TASK TO CARRY OUT: Before returning the data, strip out the pictures and keep everything else exactly the same.

Segment Start: GIVEN RECORDS

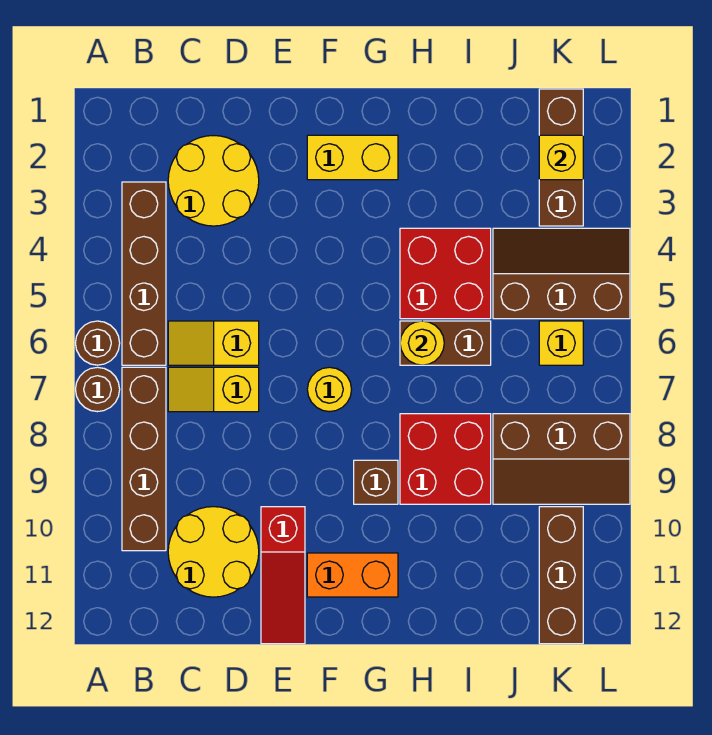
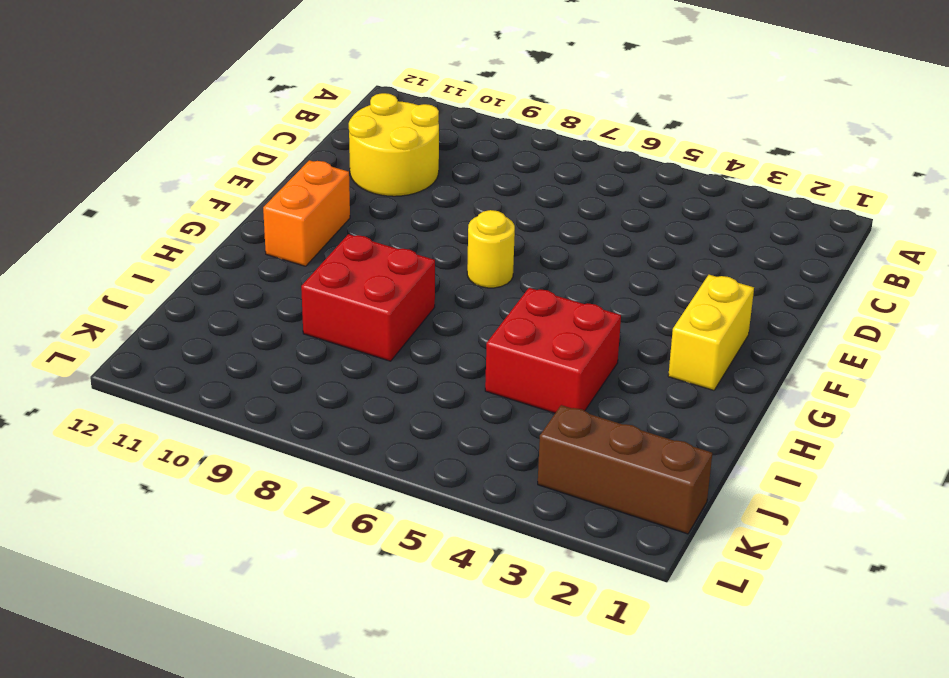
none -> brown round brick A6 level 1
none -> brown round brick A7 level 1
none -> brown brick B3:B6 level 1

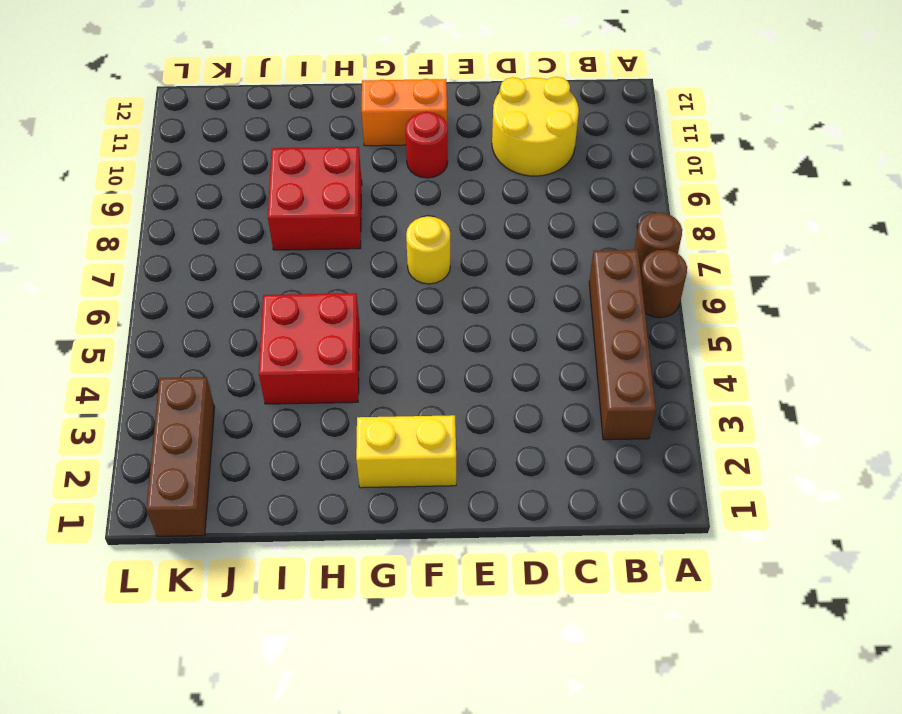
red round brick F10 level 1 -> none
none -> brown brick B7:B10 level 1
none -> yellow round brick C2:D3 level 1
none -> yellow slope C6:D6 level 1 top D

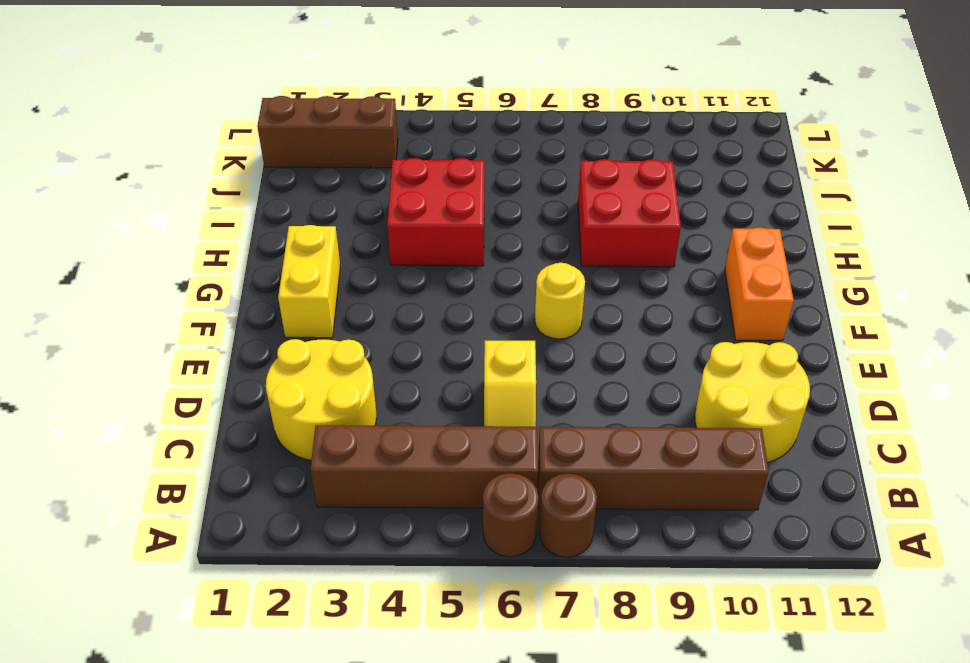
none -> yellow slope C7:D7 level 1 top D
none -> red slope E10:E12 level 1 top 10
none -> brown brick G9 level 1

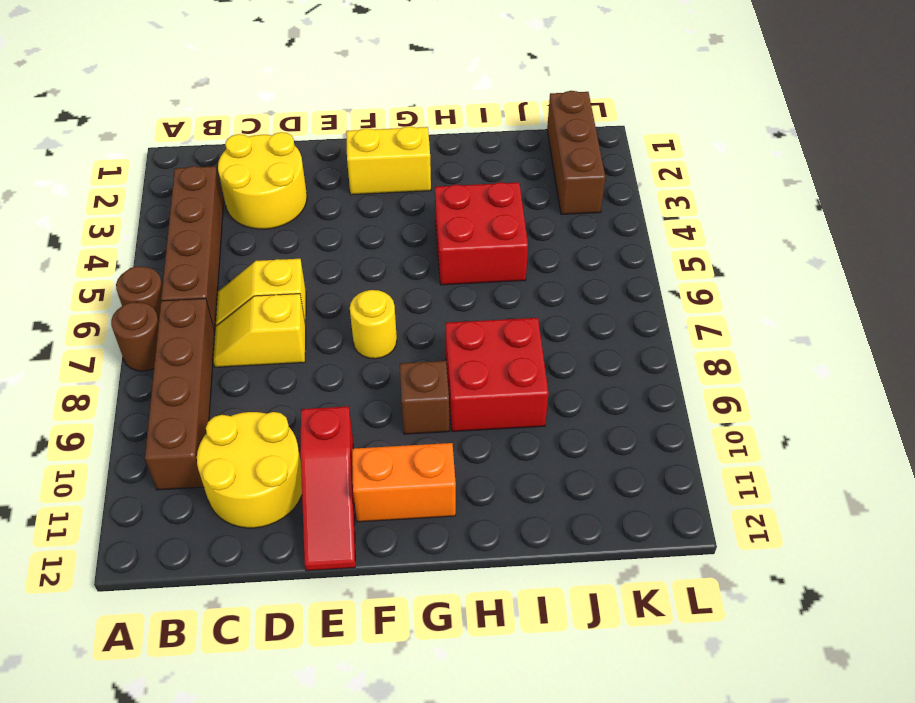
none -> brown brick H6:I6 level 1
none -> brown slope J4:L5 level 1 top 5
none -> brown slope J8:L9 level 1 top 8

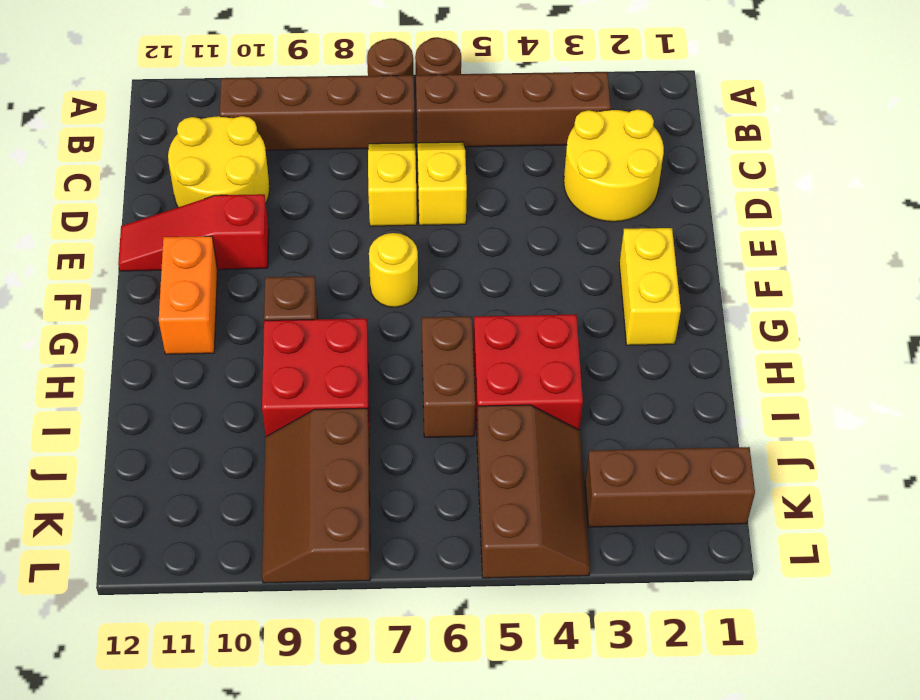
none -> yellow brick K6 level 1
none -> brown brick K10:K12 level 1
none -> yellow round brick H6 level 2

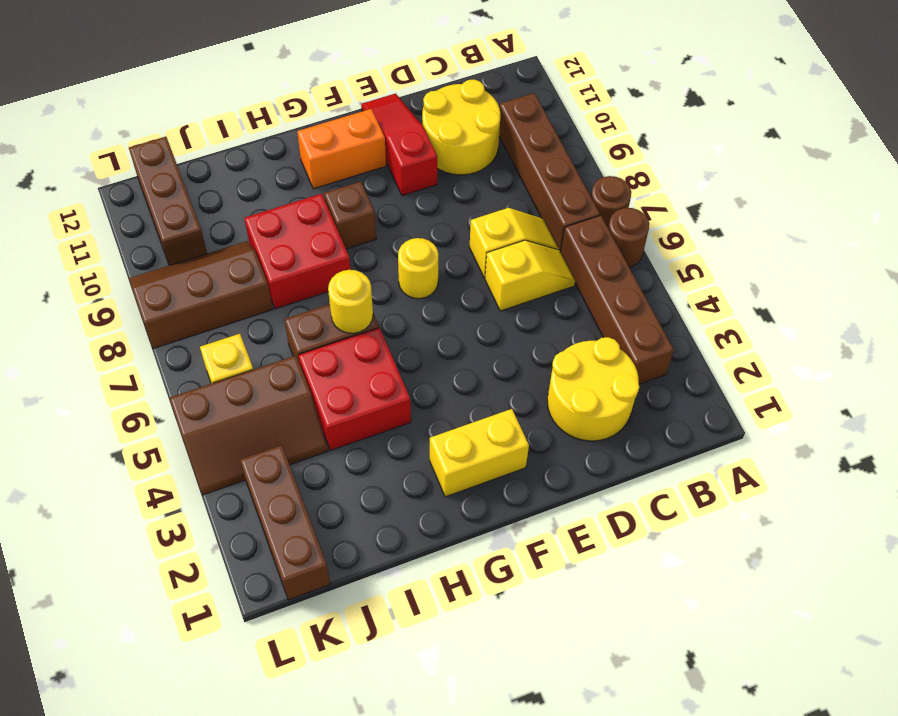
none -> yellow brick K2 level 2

Segment End: GIVEN RECORDS

RESULT OF THIS TASK:
none -> brown round brick A6 level 1
none -> brown round brick A7 level 1
none -> brown brick B3:B6 level 1

red round brick F10 level 1 -> none
none -> brown brick B7:B10 level 1
none -> yellow round brick C2:D3 level 1
none -> yellow slope C6:D6 level 1 top D

none -> yellow slope C7:D7 level 1 top D
none -> red slope E10:E12 level 1 top 10
none -> brown brick G9 level 1

none -> brown brick H6:I6 level 1
none -> brown slope J4:L5 level 1 top 5
none -> brown slope J8:L9 level 1 top 8

none -> yellow brick K6 level 1
none -> brown brick K10:K12 level 1
none -> yellow round brick H6 level 2

none -> yellow brick K2 level 2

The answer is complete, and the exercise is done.